## Requirement
Pull out every line below that contains the string "short", matching case exactly.

(Extracted data entries)
— begin —
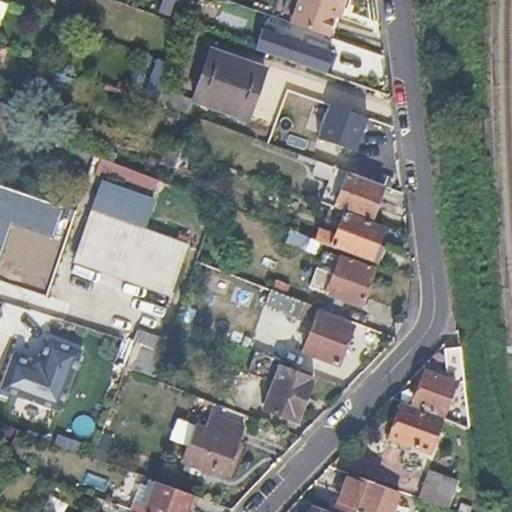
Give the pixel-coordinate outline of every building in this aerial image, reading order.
[(336,15),(340,4),(347,6),(348,0),(298,0),(290,22),(329,35),(336,15)] [(343,17),(347,6),(340,4),(336,15),(343,17)] [(332,55),(261,31),(255,49),(326,72),(332,55)] [(353,81),(364,48),(338,38),(332,55),(326,72),(353,81)] [(211,47),(192,98),(247,118),(267,67),(211,47)] [(162,86),(172,61),(158,56),(143,94),(157,100),(162,86)] [(187,111),(192,98),(162,86),(157,100),(187,111)] [(0,101),(0,116),(11,120),(14,114),(7,111),(10,105),(0,101)] [(366,119),(330,104),(319,133),(355,147),(366,119)] [(309,159),(317,142),(295,131),(290,141),(268,130),(265,138),(309,159)] [(170,142),(162,163),(177,168),(185,148),(170,142)] [(153,193),(159,178),(102,156),(96,172),(153,193)] [(371,218),(384,185),(349,172),(346,181),(337,205),(345,208),(371,218)] [(153,197),(102,179),(73,261),(169,294),(186,244),(142,227),(153,197)] [(64,208),(0,186),(0,256),(10,226),(53,240),(64,208)] [(345,208),(338,227),(377,242),(384,223),(371,218),(345,208)] [(318,228),(315,238),(322,241),(371,260),(373,257),(383,260),(388,246),(377,242),(338,227),(336,234),(318,228)] [(322,241),(315,238),(292,229),(288,240),(318,252),(322,241)] [(334,273),(318,267),(310,286),(360,305),(373,269),(340,257),(334,273)] [(284,283),(281,292),(300,299),(303,291),(284,283)] [(315,318),(317,312),(319,307),(300,299),(281,292),(271,288),(267,298),(315,318)] [(353,326),(317,312),(315,318),(302,350),(337,364),(353,326)] [(147,376),(154,379),(168,342),(136,331),(123,367),(124,368),(147,376)] [(0,396),(60,416),(82,350),(48,339),(40,362),(10,352),(0,380),(0,396)] [(460,343),(444,345),(448,373),(442,371),(440,375),(426,370),(414,400),(445,413),(459,379),(464,378),(460,343)] [(281,368),(264,409),(297,421),(314,380),(281,368)] [(440,417),(402,403),(389,433),(428,449),(440,417)] [(197,422),(183,457),(226,473),(244,425),(210,412),(205,426),(197,422)] [(51,429),(47,440),(69,448),(73,437),(51,429)] [(0,447),(0,459),(4,461),(12,464),(16,454),(0,447)] [(351,470),(338,503),(362,511),(372,511),(384,483),(351,470)] [(455,484),(428,473),(419,496),(448,507),(455,484)] [(139,511),(140,511),(185,511),(192,493),(157,480),(147,506),(132,501),(134,494),(120,488),(115,503),(139,511)]
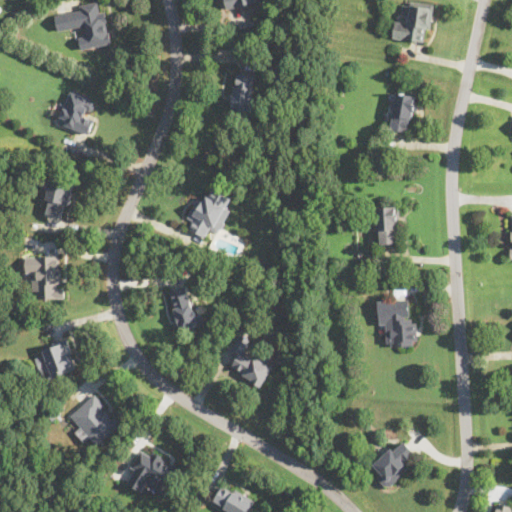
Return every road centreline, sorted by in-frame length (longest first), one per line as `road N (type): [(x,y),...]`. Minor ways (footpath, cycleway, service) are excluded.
road 1 (residential): [(354,511),(332,490),(171,390),(148,370),(121,319),(114,284),(120,229),(177,77),(168,0)]
road 2 (residential): [(482,0),(451,185),(467,466),(457,511)]
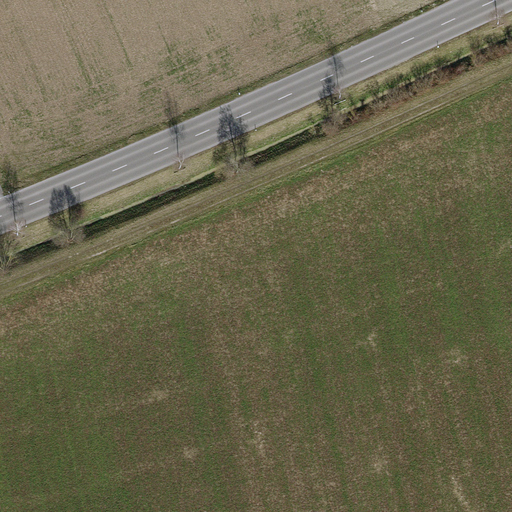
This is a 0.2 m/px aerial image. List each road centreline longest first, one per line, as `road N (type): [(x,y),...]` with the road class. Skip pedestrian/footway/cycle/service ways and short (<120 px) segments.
road 1 (track): [(511,69),(0,288)]
road 2 (secondary): [(0,218),(499,0)]
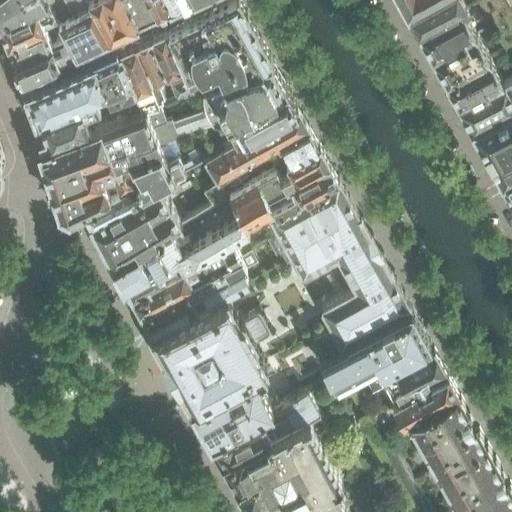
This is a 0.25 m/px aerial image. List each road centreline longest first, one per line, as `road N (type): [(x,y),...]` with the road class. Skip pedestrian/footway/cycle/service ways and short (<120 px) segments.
road 1 (residential): [(256,0),(511,453)]
road 2 (residential): [(511,230),(383,0)]
road 3 (residential): [(0,375),(31,270),(29,188)]
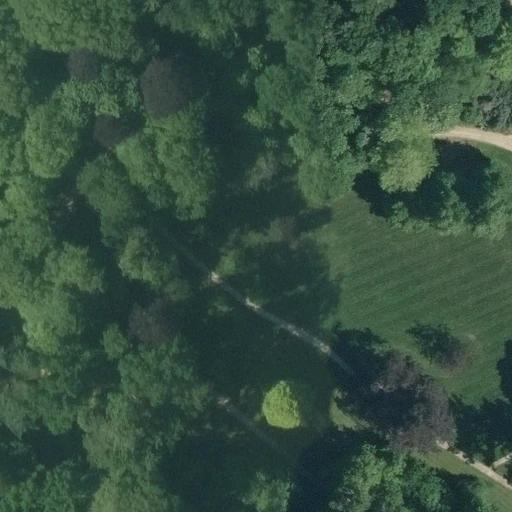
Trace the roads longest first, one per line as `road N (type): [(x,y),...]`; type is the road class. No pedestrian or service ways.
road 1 (track): [(92,511),(49,398),(43,307),(55,229),(135,107),(287,0)]
road 2 (track): [(89,0),(198,88),(253,121),(315,135),(469,133),(511,145)]
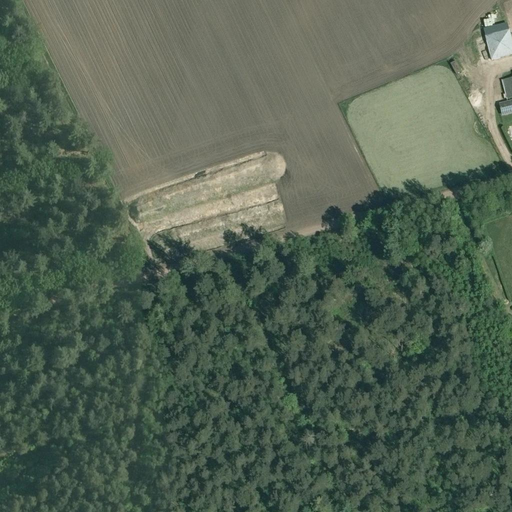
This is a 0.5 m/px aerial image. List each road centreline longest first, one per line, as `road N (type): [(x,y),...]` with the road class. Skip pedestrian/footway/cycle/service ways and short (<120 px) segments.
road 1 (track): [(169,267),(146,342),(129,511)]
road 2 (track): [(394,207),(169,267)]
road 3 (track): [(169,267),(0,315)]
road 4 (track): [(511,176),(394,207)]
— end —
## Correct response
This is a 0.2 m/px aerial image. List each road centreline longest first, one per line, as `road N (type): [(x,y),...]` with the road class. Skip pedestrian/footway/cycle/service ways and short (<120 px) segments.
This is a 0.25 m/px aerial image. List each road centreline longest first, one per line, as `road N (type): [(x,y),...]` with the road class. Skip pedestrian/footway/cycle/service ways and short (<120 px) segments.
This is a 0.5 m/px aerial image. List each road centreline longest first, one per line, as `road N (type): [(x,y),...]` with the road class. Skip pedestrian/footway/cycle/service ways and short (<120 px) segments.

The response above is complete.